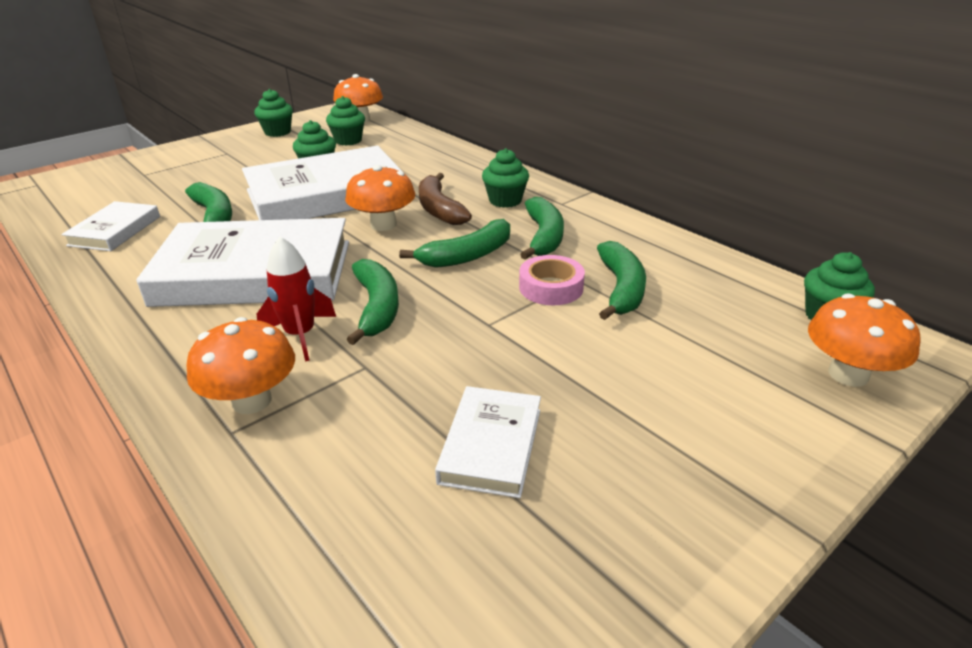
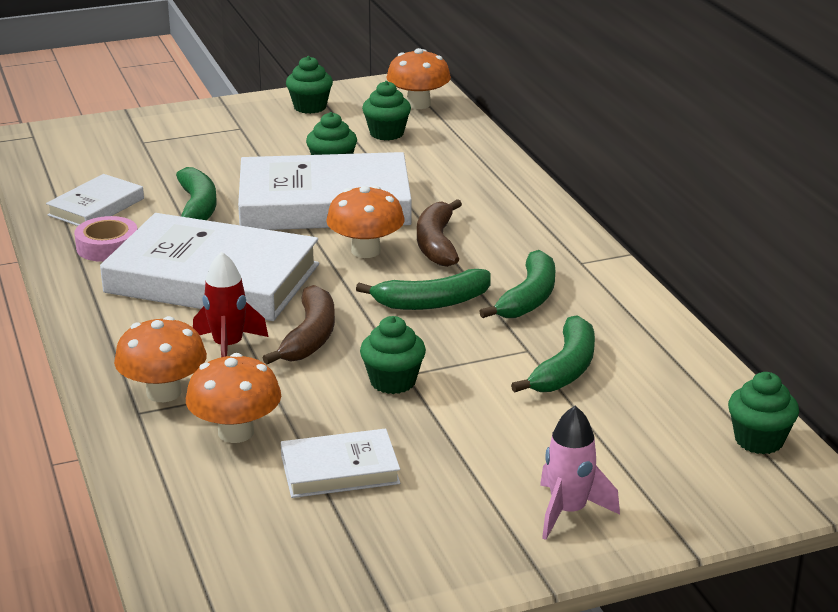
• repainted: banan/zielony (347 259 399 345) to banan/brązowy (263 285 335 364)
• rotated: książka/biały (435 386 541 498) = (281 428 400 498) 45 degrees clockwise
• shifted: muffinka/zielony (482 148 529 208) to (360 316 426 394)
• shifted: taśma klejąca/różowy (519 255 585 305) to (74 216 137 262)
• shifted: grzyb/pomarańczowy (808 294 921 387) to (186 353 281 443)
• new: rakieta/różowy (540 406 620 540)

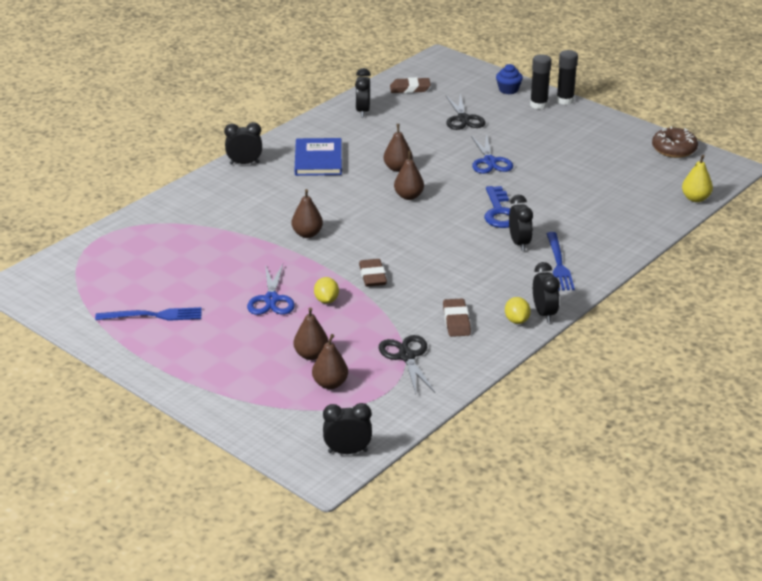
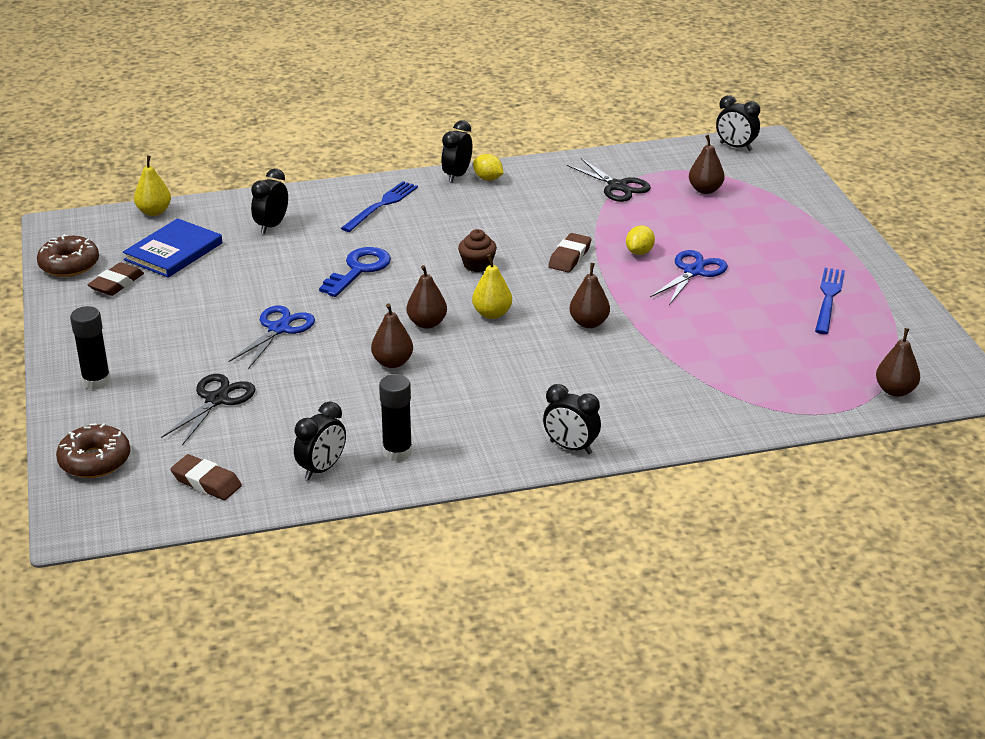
• rotated: widelec/niebieski (95 307 202 321) = (815 268 845 334) 75 degrees clockwise
• shifted: gruszka/brązowy (294 307 329 360) to (876 328 920 397)
• shifted: książka/niebieski (295 138 342 176) to (123 218 222 278)
• rotated: nożyczki/czarny (379 335 435 394) = (567 158 651 202) 60 degrees counterclockwise
• shifted: gumka do mazania/brązowy (443 299 471 337) to (87 262 144 296)
• gone: muffinka/niebieski (496 64 523 94)
• rotated: cytryna/żółty (505 297 531 324) = (473 154 503 181) 75 degrees counterclockwise
• shifted: budzik/czarny (509 195 533 251) to (251 169 288 234)
• shifted: klej w sztyfcie/czarny (556 50 578 105) to (379 374 413 462)
• new: donut/brązowy (56 423 130 478)
• new: muffinka/brązowy (458 229 497 272)
• new: gruszka/żółty (472 254 512 319)

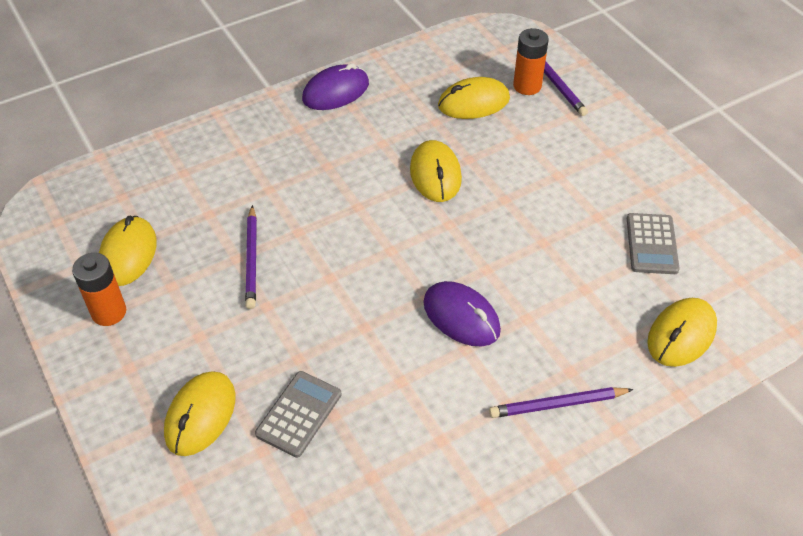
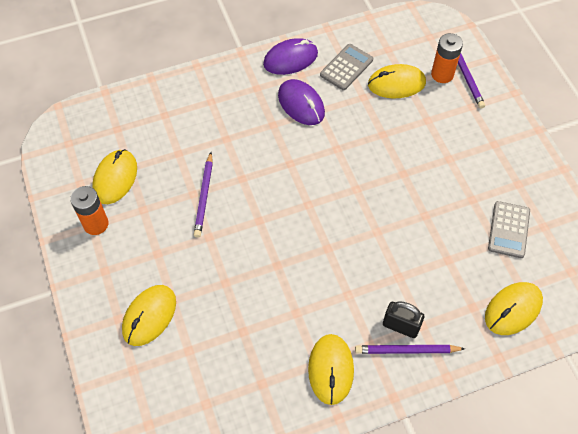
• shifted: kalkulator/szary (255 371 341 458) to (320 44 373 90)
• shifted: myszka/żółty (410 140 462 202) to (308 334 354 405)
• shifted: myszka/fioletowy (423 281 501 346) to (278 79 325 125)
• new: kłódka/czarny (383 301 424 338)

+++

> **Problem details**
The required output is each record above, reproduced exactly, without its pictures.

> **Solution to this exercise**
• repainted: banan/zielony (347 259 399 345) to banan/brązowy (263 285 335 364)
• rotated: książka/biały (435 386 541 498) = (281 428 400 498) 45 degrees clockwise
• shifted: muffinka/zielony (482 148 529 208) to (360 316 426 394)
• shifted: taśma klejąca/różowy (519 255 585 305) to (74 216 137 262)
• shifted: grzyb/pomarańczowy (808 294 921 387) to (186 353 281 443)
• new: rakieta/różowy (540 406 620 540)

• rotated: widelec/niebieski (95 307 202 321) = (815 268 845 334) 75 degrees clockwise
• shifted: gruszka/brązowy (294 307 329 360) to (876 328 920 397)
• shifted: książka/niebieski (295 138 342 176) to (123 218 222 278)
• rotated: nożyczki/czarny (379 335 435 394) = (567 158 651 202) 60 degrees counterclockwise
• shifted: gumka do mazania/brązowy (443 299 471 337) to (87 262 144 296)
• gone: muffinka/niebieski (496 64 523 94)
• rotated: cytryna/żółty (505 297 531 324) = (473 154 503 181) 75 degrees counterclockwise
• shifted: budzik/czarny (509 195 533 251) to (251 169 288 234)
• shifted: klej w sztyfcie/czarny (556 50 578 105) to (379 374 413 462)
• new: donut/brązowy (56 423 130 478)
• new: muffinka/brązowy (458 229 497 272)
• new: gruszka/żółty (472 254 512 319)

• shifted: kalkulator/szary (255 371 341 458) to (320 44 373 90)
• shifted: myszka/żółty (410 140 462 202) to (308 334 354 405)
• shifted: myszka/fioletowy (423 281 501 346) to (278 79 325 125)
• new: kłódka/czarny (383 301 424 338)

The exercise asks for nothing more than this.